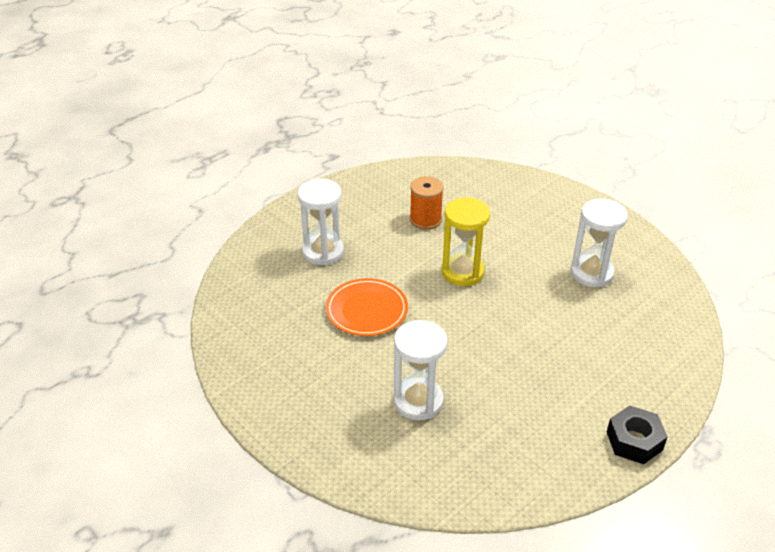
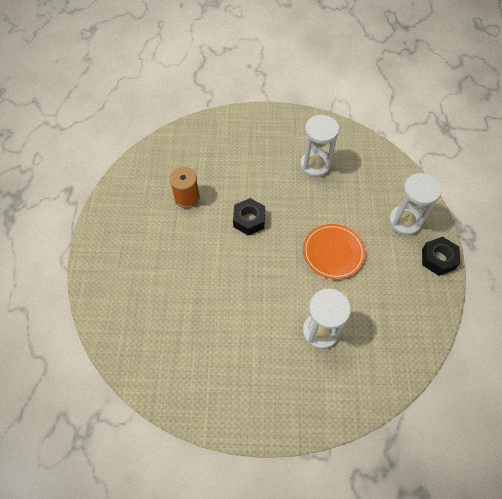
camera: 45 degrees left, 20 degrees up
white hourglass [297,179,344,266] -> white hourglass moved to [389,173,441,236]
orange plate [325,278,408,336] -> orange plate moved to [303,224,366,279]
yellow hourglass [441,198,490,286] -> black nut [233,198,265,235]

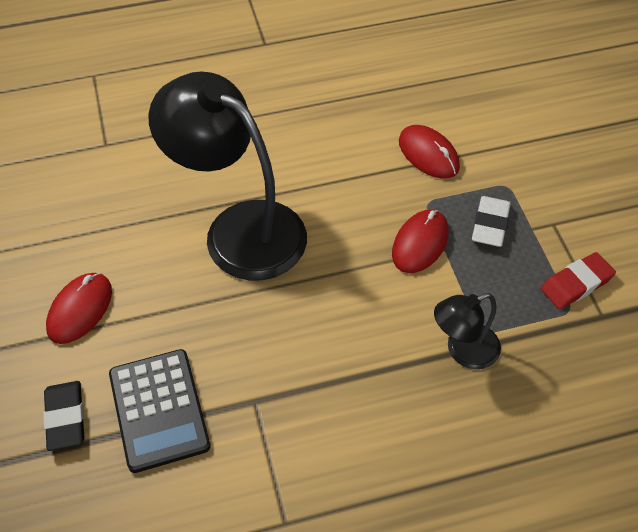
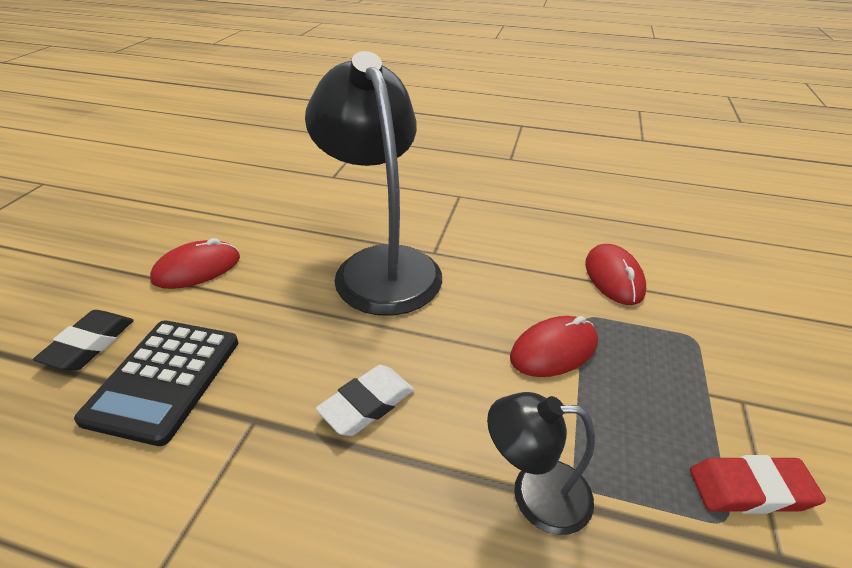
camera: 30 degrees right, 15 degrees down
white eraser [472,196,511,247] -> white eraser moved to [316,365,414,436]

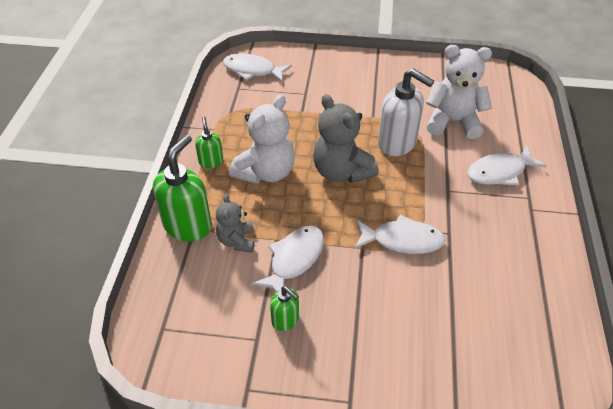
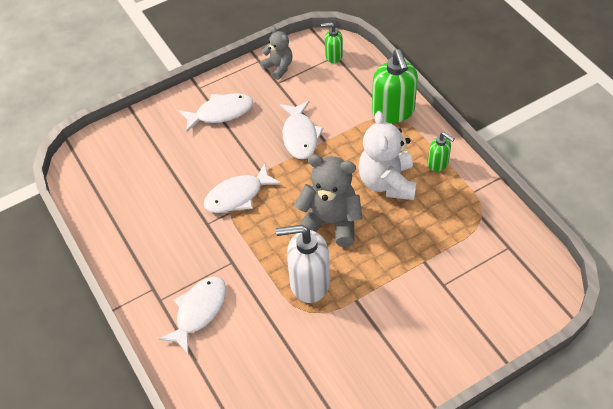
camera: 145 degrees right, 5 degrees up
grey teddy bear [216,194,255,253] -> grey teddy bear moved to [260,27,292,80]
white fish [223,53,292,83] -> white fish moved to [178,93,253,133]
green soap dispenser [270,286,299,331] -> green soap dispenser moved to [321,22,343,63]
white teddy bear [426,45,492,139] -> none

--- Assigned task ---
Check the listing for the word "white". Show each line that has it.

--- Answer section ---
white hourglass [297,179,344,266] -> white hourglass moved to [389,173,441,236]
white eraser [472,196,511,247] -> white eraser moved to [316,365,414,436]
white fish [223,53,292,83] -> white fish moved to [178,93,253,133]
white teddy bear [426,45,492,139] -> none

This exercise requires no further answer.